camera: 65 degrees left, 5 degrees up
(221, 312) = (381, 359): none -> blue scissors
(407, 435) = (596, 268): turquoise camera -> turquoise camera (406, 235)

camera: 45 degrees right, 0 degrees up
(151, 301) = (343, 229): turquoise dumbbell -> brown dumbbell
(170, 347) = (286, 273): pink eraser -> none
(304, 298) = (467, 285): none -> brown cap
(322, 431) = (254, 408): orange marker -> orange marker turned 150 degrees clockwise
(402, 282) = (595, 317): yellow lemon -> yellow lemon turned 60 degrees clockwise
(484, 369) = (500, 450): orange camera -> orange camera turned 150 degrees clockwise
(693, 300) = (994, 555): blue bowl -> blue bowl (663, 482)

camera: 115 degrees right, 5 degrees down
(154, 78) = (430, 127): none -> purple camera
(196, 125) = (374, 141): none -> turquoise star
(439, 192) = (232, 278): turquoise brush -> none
_ _ _ _ _
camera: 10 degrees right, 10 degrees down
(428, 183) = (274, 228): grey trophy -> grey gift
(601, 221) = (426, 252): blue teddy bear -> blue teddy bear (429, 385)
_ _ _ _ _
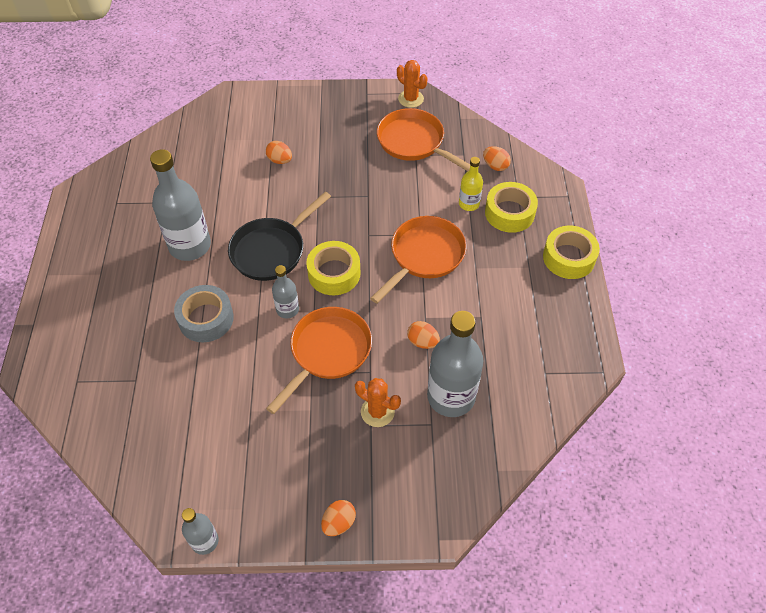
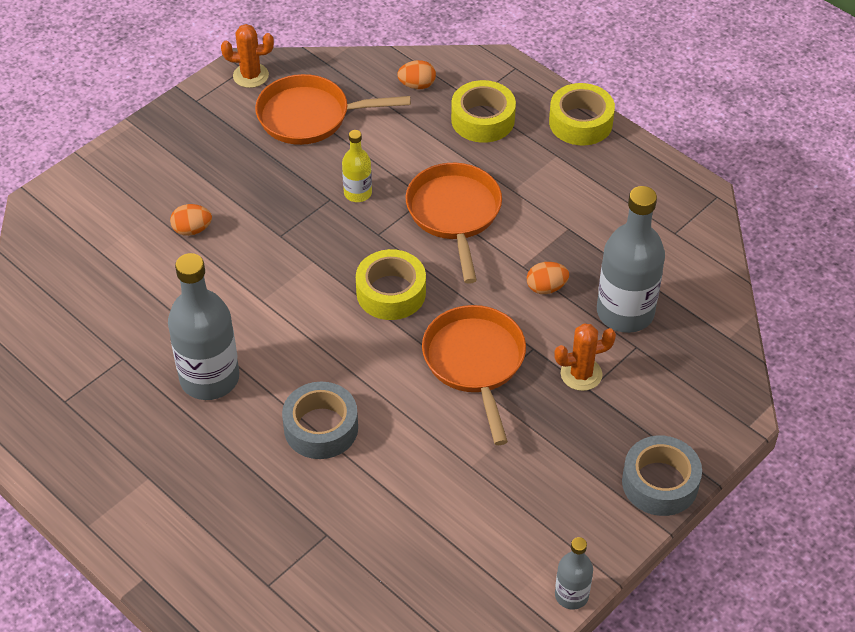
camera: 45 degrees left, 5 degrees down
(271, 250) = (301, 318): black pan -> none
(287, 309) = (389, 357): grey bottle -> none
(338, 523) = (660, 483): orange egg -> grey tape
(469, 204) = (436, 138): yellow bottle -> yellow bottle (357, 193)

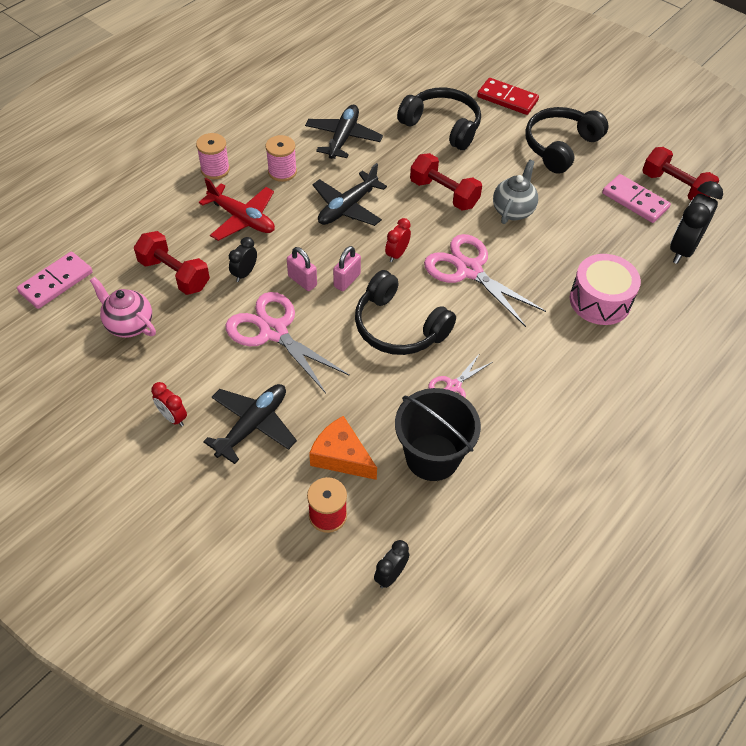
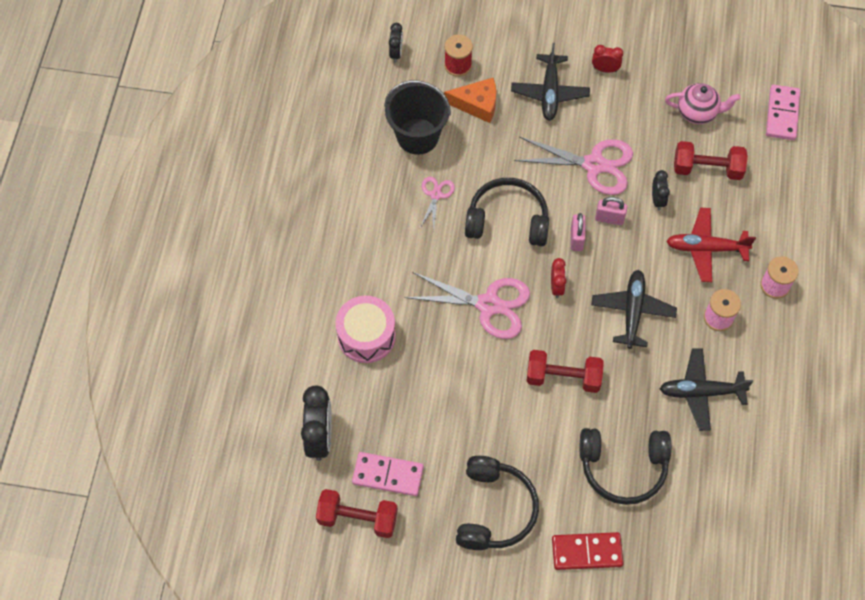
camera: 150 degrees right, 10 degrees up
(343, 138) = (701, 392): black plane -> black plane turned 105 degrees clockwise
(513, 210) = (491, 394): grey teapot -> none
_ _ _ _ _
### AIM OF THE TASK
Each line above that includes the word "left" is to be copied.

### SOLVED PROBLEM
camera: 65 degrees left, 5 degrees up
camera: 45 degrees left, 5 degrees down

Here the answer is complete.